Prompt:
From the entries below, please output exactly the lines starting at the one containing "U20: XOR (in" and ending at the one containing "R8: 16k (COM, N30) -> 22k (COM, N30)", both included.

** Opening Source material block **

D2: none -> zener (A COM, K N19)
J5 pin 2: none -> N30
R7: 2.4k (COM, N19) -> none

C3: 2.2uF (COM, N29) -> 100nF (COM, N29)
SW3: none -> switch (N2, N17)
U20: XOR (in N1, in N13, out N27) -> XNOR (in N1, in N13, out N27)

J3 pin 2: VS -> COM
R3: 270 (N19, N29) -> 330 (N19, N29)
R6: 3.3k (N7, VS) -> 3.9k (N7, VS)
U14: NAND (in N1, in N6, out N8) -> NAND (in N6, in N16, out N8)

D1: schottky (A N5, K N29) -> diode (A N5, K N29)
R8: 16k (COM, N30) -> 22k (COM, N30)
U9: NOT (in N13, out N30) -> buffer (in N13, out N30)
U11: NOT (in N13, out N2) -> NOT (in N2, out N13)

** Closing Source material block **

Task solution:
U20: XOR (in N1, in N13, out N27) -> XNOR (in N1, in N13, out N27)

J3 pin 2: VS -> COM
R3: 270 (N19, N29) -> 330 (N19, N29)
R6: 3.3k (N7, VS) -> 3.9k (N7, VS)
U14: NAND (in N1, in N6, out N8) -> NAND (in N6, in N16, out N8)

D1: schottky (A N5, K N29) -> diode (A N5, K N29)
R8: 16k (COM, N30) -> 22k (COM, N30)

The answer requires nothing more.